* **Assigned task**
Nothing but the text belongs in the answer: the listing below, copied exactly, without pictures.

* **Given records**
[Start of section]

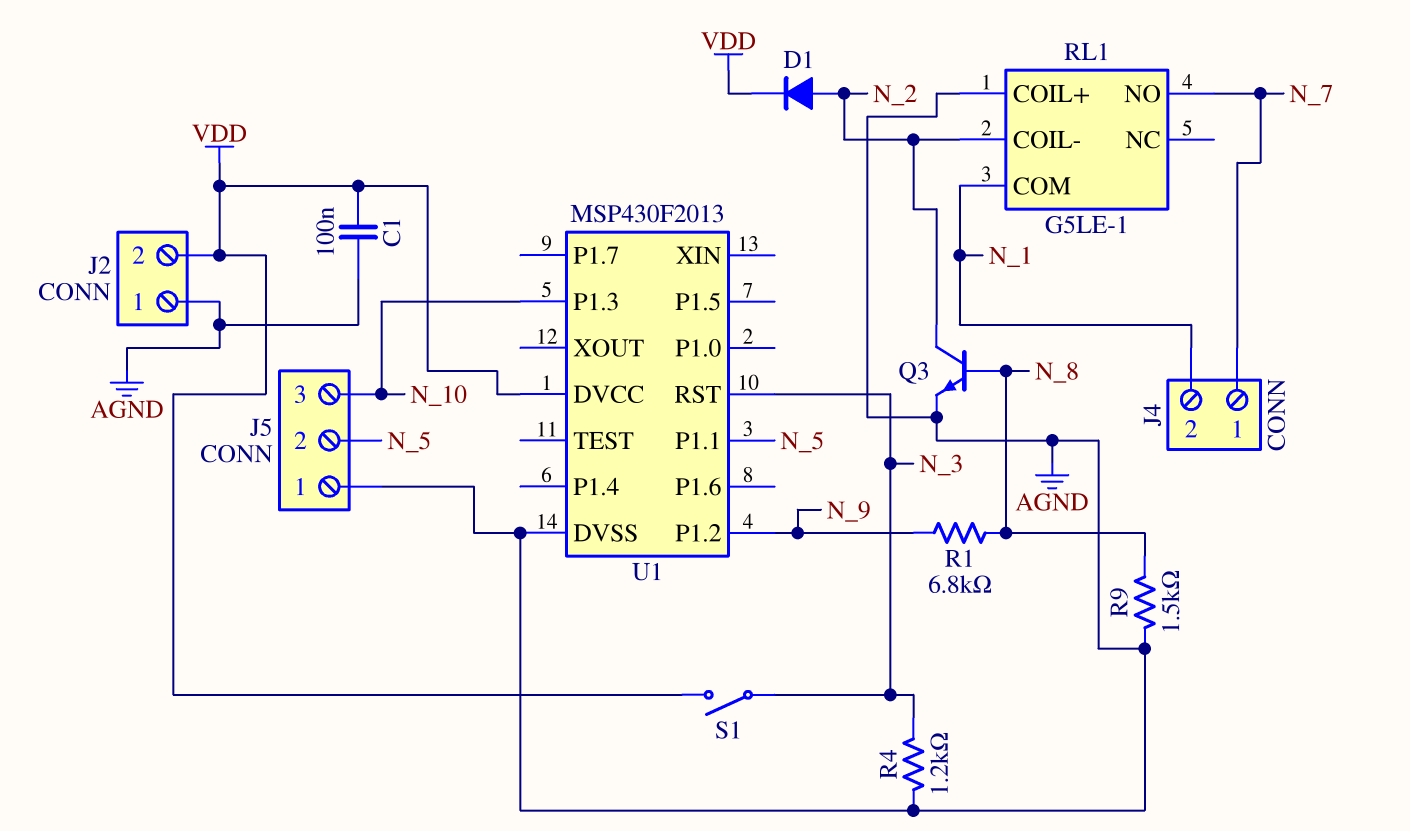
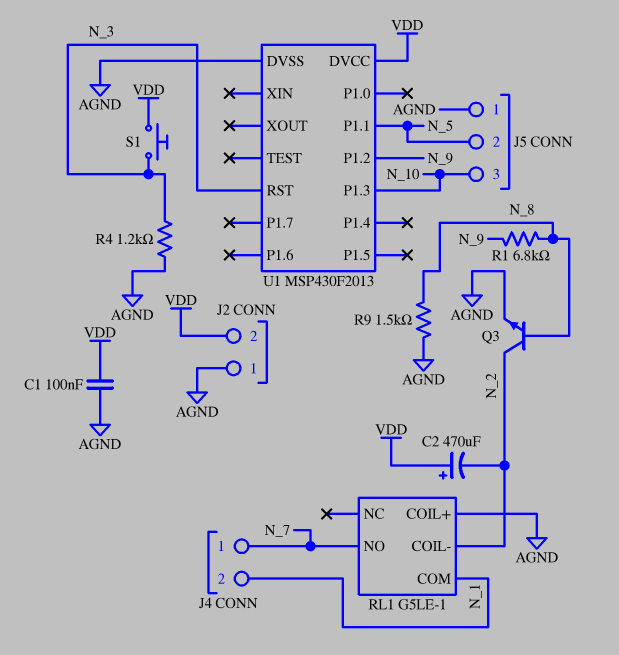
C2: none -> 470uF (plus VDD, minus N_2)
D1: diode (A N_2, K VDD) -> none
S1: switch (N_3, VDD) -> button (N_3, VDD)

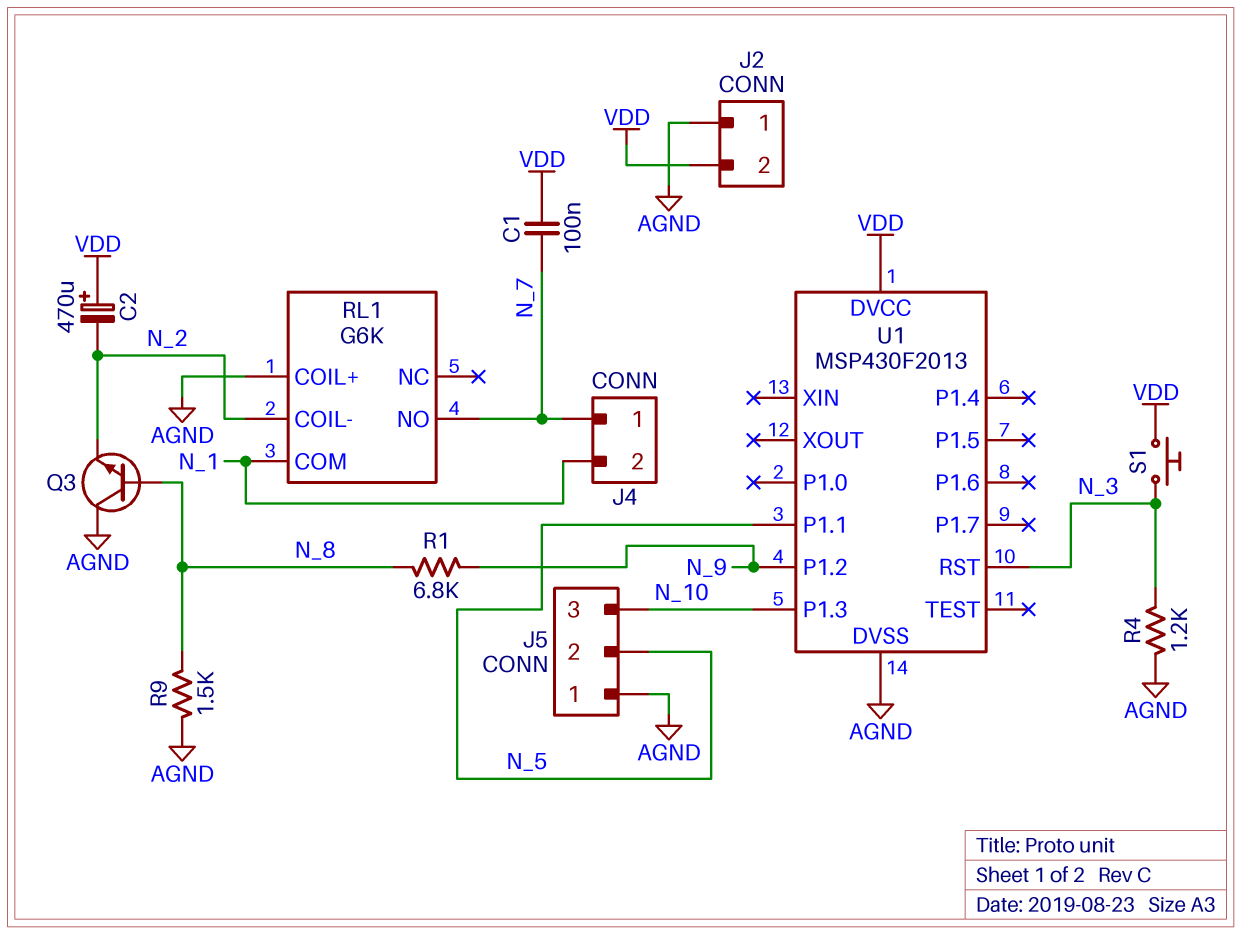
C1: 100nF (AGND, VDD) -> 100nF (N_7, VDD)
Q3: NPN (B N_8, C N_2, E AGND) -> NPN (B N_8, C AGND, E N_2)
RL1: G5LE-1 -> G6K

[End of section]

* **Problem solution**
C2: none -> 470uF (plus VDD, minus N_2)
D1: diode (A N_2, K VDD) -> none
S1: switch (N_3, VDD) -> button (N_3, VDD)

C1: 100nF (AGND, VDD) -> 100nF (N_7, VDD)
Q3: NPN (B N_8, C N_2, E AGND) -> NPN (B N_8, C AGND, E N_2)
RL1: G5LE-1 -> G6K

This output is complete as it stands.